Exercise instructions:
What you return must be the data below, word for word, without any images.

[Data extracted from a collection]
* * * * *

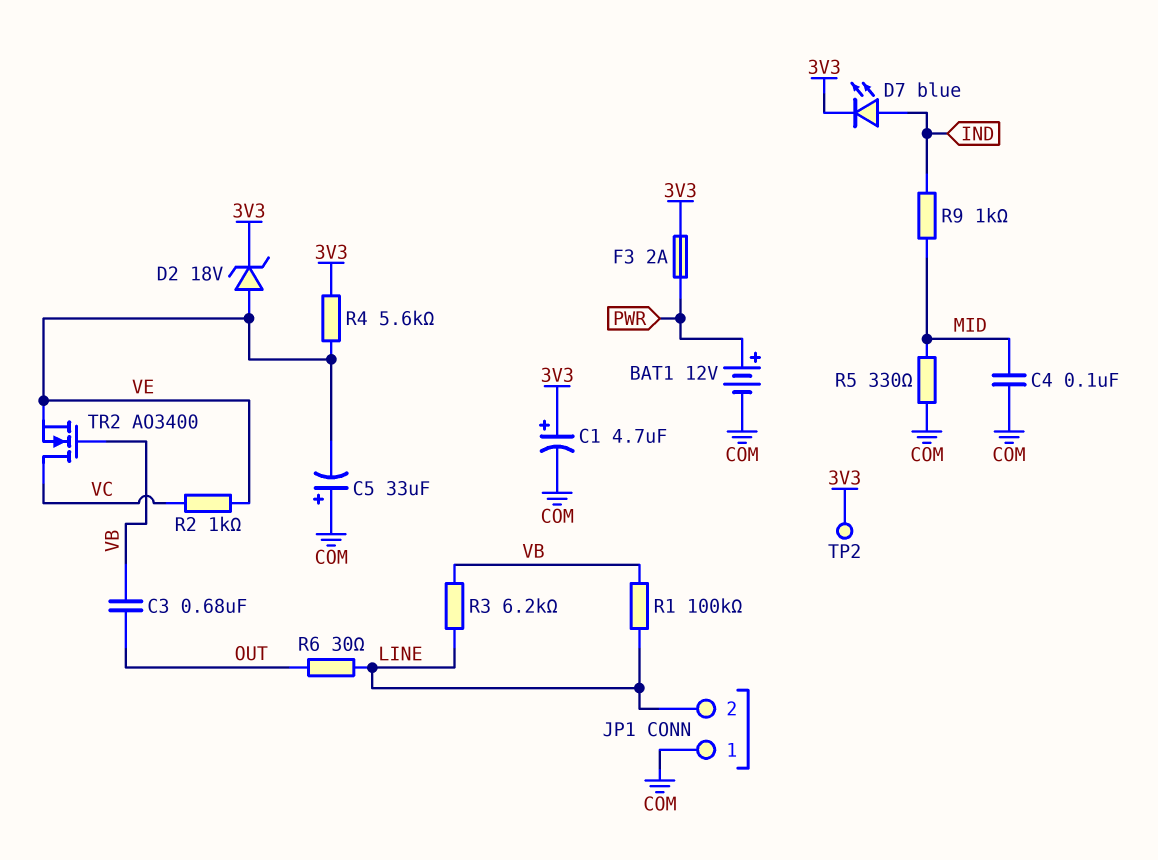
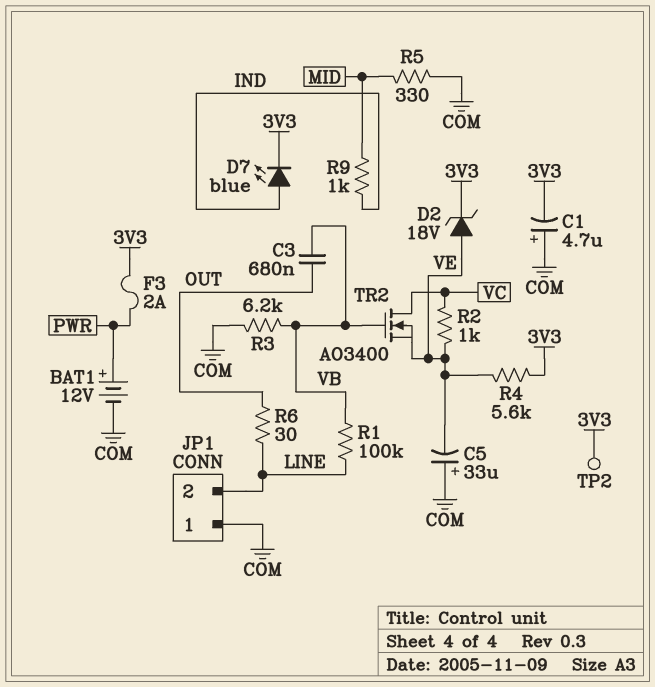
C1: 4.7uF (plus 3V3, minus COM) -> 4.7uF (plus COM, minus 3V3)
C4: 100nF (COM, MID) -> none
R3: 6.2k (LINE, VB) -> 6.2k (COM, VB)

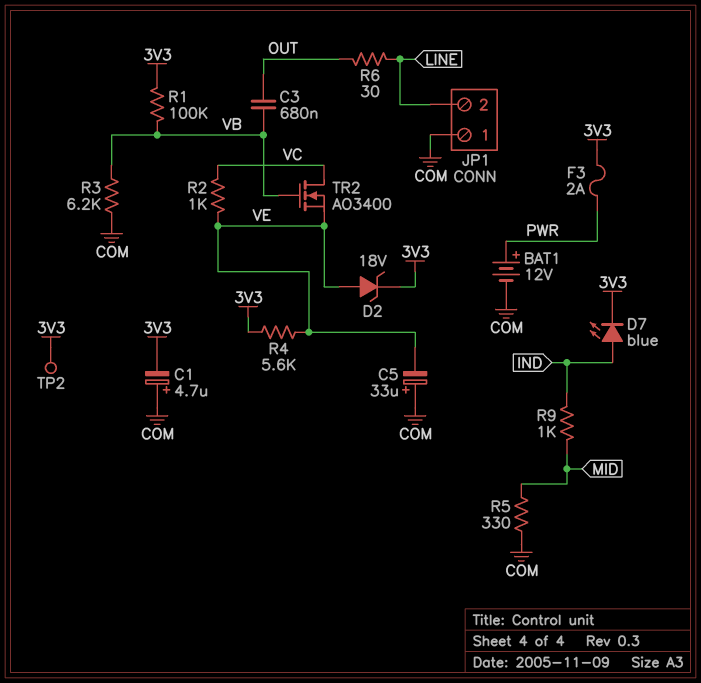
R1: 100k (LINE, VB) -> 100k (3V3, VB)

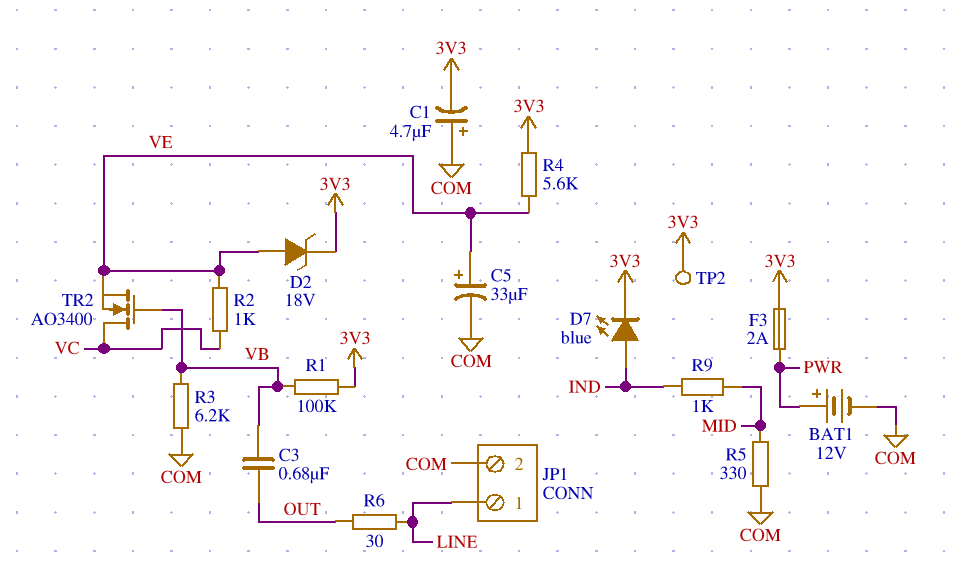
C5: 33uF (plus COM, minus VE) -> 33uF (plus VE, minus COM)
JP1 pin 1: COM -> LINE
JP1 pin 2: LINE -> COM

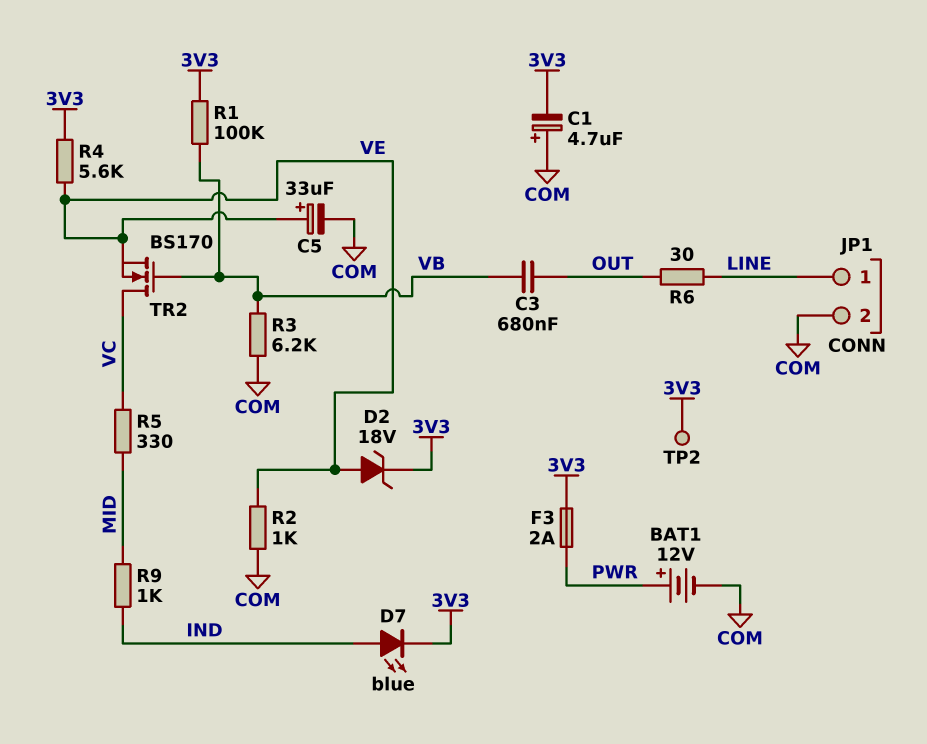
R2: 1k (VC, VE) -> 1k (COM, VE)
R5: 330 (COM, MID) -> 330 (MID, VC)
TR2: NMOS AO3400 (G VB, D VC, S VE) -> NMOS BS170 (G VB, D VC, S VE)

* * * * *

Result of the exercise:
C1: 4.7uF (plus 3V3, minus COM) -> 4.7uF (plus COM, minus 3V3)
C4: 100nF (COM, MID) -> none
R3: 6.2k (LINE, VB) -> 6.2k (COM, VB)

R1: 100k (LINE, VB) -> 100k (3V3, VB)

C5: 33uF (plus COM, minus VE) -> 33uF (plus VE, minus COM)
JP1 pin 1: COM -> LINE
JP1 pin 2: LINE -> COM

R2: 1k (VC, VE) -> 1k (COM, VE)
R5: 330 (COM, MID) -> 330 (MID, VC)
TR2: NMOS AO3400 (G VB, D VC, S VE) -> NMOS BS170 (G VB, D VC, S VE)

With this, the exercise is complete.